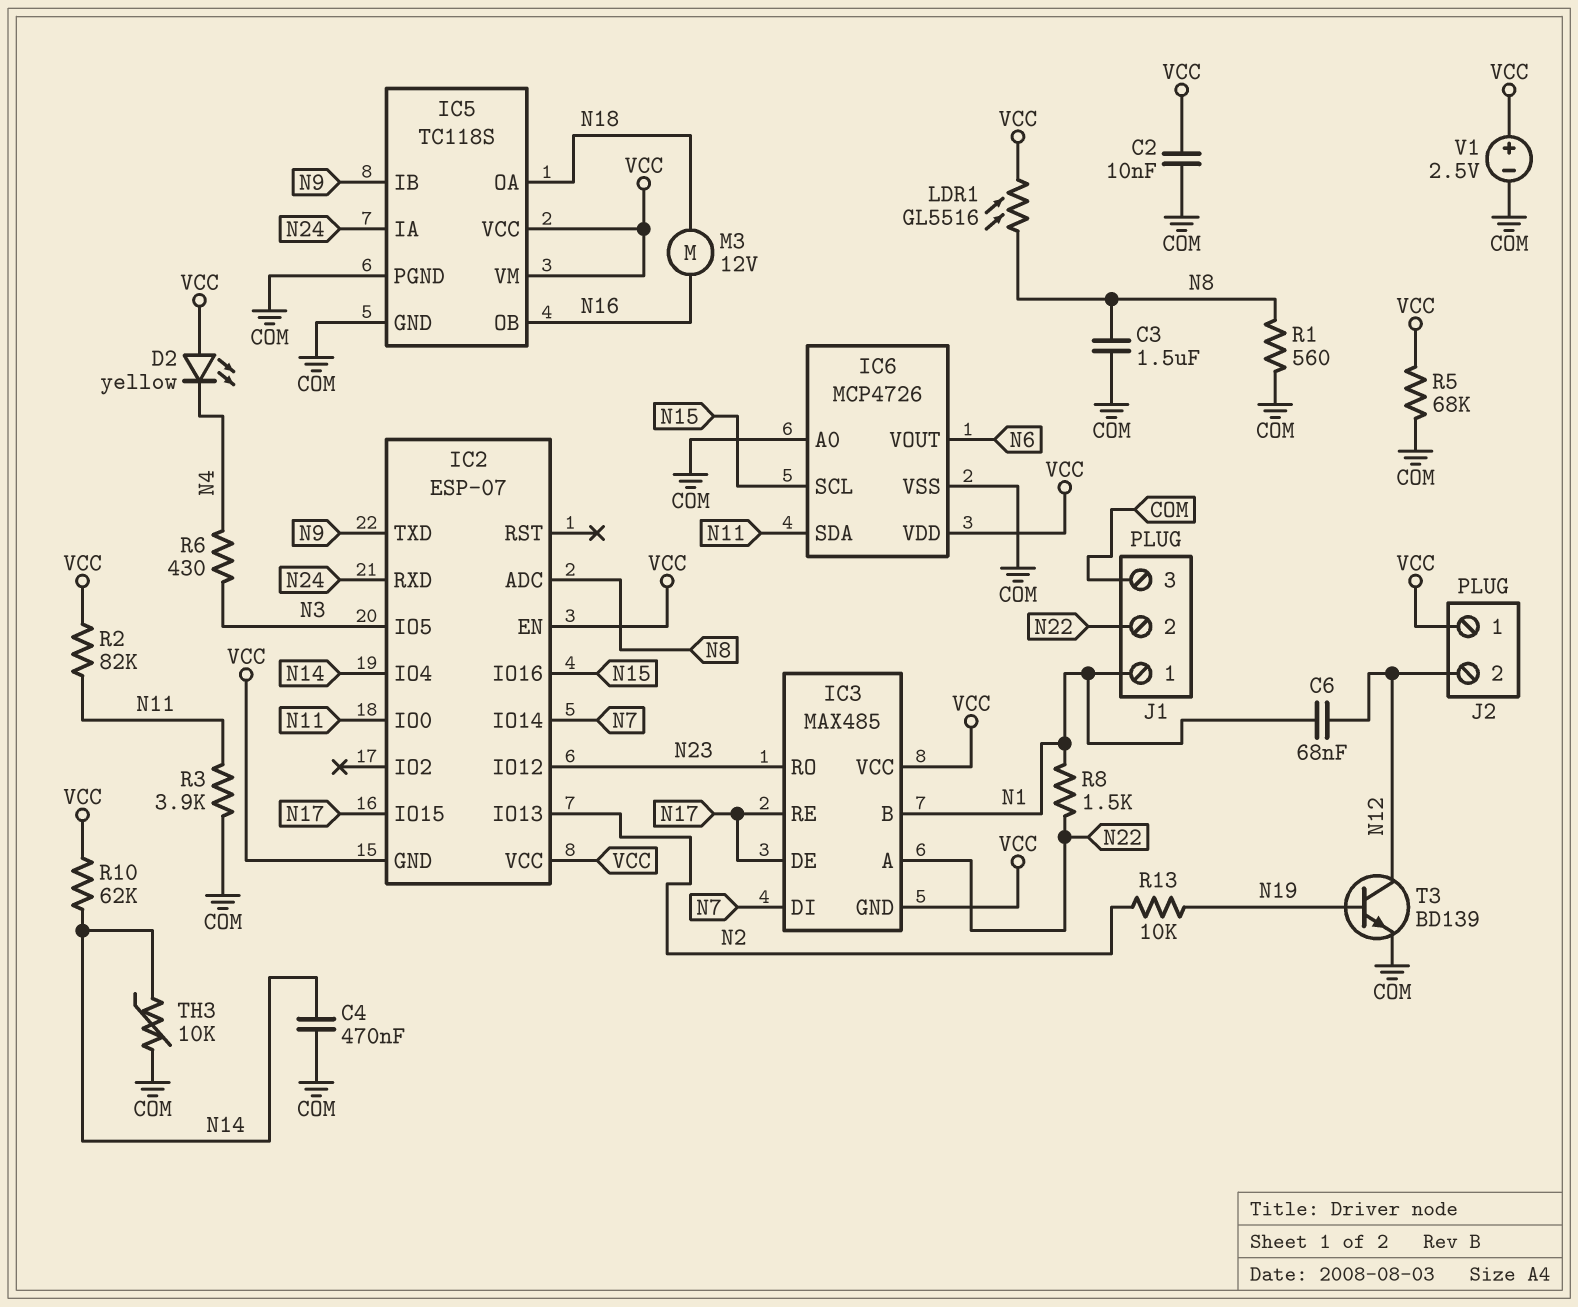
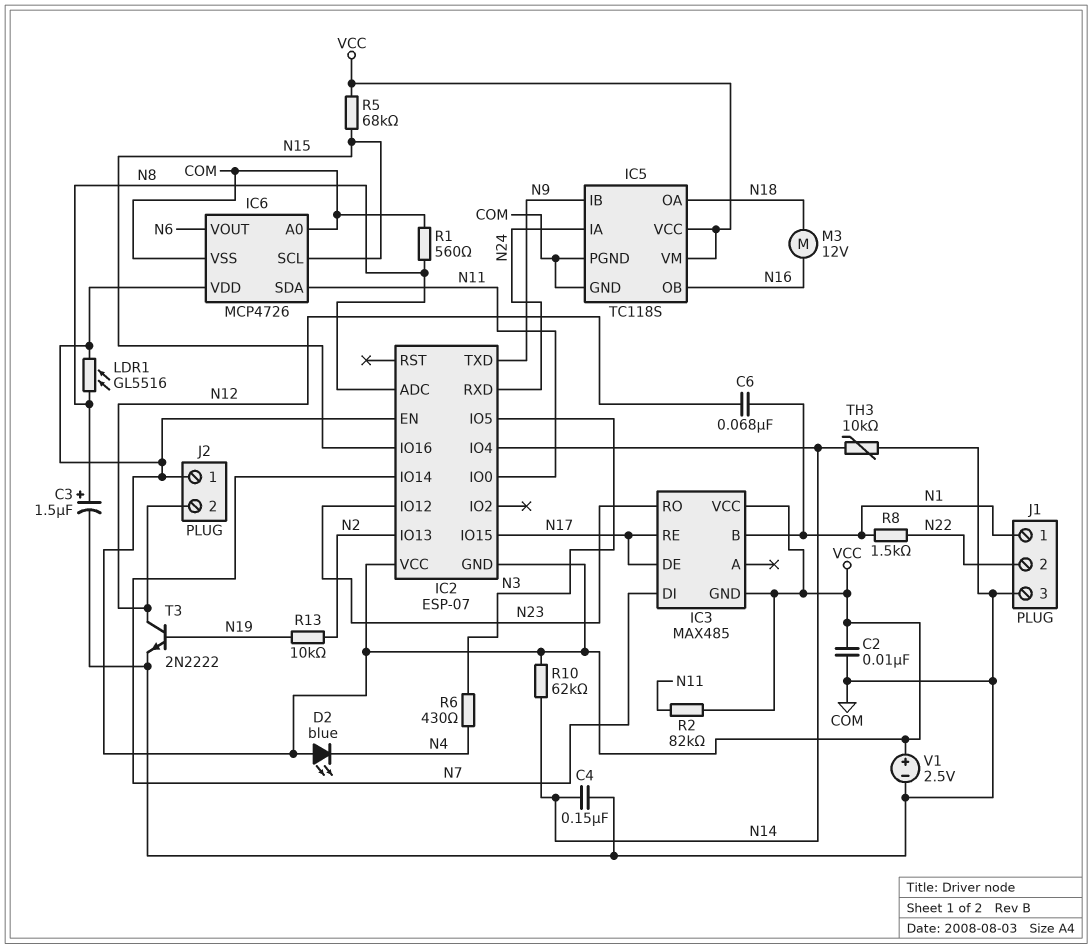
C3: 1.5uF (COM, N8) -> 1.5uF (plus N8, minus COM)
C4: 470nF (COM, N14) -> 150nF (COM, N14)
D2: LED yellow (A VCC, K N4) -> LED blue (A VCC, K N4)
IC3 pin A: N22 -> none
R3: 3.9k (COM, N11) -> none
R5: 68k (COM, VCC) -> 68k (N15, VCC)
T3: NPN BD139 (B N19, C N12, E COM) -> NPN 2N2222 (B N19, C N12, E COM)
══════
### The task
Go through the entries above and write them out again exactly, images left behind.

### Response area
C3: 1.5uF (COM, N8) -> 1.5uF (plus N8, minus COM)
C4: 470nF (COM, N14) -> 150nF (COM, N14)
D2: LED yellow (A VCC, K N4) -> LED blue (A VCC, K N4)
IC3 pin A: N22 -> none
R3: 3.9k (COM, N11) -> none
R5: 68k (COM, VCC) -> 68k (N15, VCC)
T3: NPN BD139 (B N19, C N12, E COM) -> NPN 2N2222 (B N19, C N12, E COM)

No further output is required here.